======== Data records
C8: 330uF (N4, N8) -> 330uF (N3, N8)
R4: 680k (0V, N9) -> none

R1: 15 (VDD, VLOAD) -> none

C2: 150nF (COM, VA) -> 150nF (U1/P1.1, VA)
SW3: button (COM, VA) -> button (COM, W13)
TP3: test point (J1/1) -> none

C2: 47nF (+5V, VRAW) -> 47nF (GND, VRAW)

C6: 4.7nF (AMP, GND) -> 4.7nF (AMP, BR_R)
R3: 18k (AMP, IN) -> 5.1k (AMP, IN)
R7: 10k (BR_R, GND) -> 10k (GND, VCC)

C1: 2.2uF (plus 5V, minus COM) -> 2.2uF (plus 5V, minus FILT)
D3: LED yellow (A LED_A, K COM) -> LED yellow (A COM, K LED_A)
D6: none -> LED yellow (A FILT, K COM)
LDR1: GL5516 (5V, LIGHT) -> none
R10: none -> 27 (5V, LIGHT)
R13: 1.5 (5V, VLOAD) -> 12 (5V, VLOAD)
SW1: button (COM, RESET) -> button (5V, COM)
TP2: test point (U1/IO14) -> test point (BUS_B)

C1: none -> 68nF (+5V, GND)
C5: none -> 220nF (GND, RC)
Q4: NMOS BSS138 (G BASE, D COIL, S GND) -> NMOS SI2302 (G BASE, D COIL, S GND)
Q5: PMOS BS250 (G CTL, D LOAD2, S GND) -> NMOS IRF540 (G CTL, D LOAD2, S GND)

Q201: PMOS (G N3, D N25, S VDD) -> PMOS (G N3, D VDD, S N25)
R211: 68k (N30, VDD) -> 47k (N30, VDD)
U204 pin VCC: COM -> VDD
================
Assigned task >>
Above are some lines. Repeat exactly, and only, those from the line that has "R1: 15 (VDD, VLOAD) -> none" through the line that has "TP2: test point".

Task result >>
R1: 15 (VDD, VLOAD) -> none

C2: 150nF (COM, VA) -> 150nF (U1/P1.1, VA)
SW3: button (COM, VA) -> button (COM, W13)
TP3: test point (J1/1) -> none

C2: 47nF (+5V, VRAW) -> 47nF (GND, VRAW)

C6: 4.7nF (AMP, GND) -> 4.7nF (AMP, BR_R)
R3: 18k (AMP, IN) -> 5.1k (AMP, IN)
R7: 10k (BR_R, GND) -> 10k (GND, VCC)

C1: 2.2uF (plus 5V, minus COM) -> 2.2uF (plus 5V, minus FILT)
D3: LED yellow (A LED_A, K COM) -> LED yellow (A COM, K LED_A)
D6: none -> LED yellow (A FILT, K COM)
LDR1: GL5516 (5V, LIGHT) -> none
R10: none -> 27 (5V, LIGHT)
R13: 1.5 (5V, VLOAD) -> 12 (5V, VLOAD)
SW1: button (COM, RESET) -> button (5V, COM)
TP2: test point (U1/IO14) -> test point (BUS_B)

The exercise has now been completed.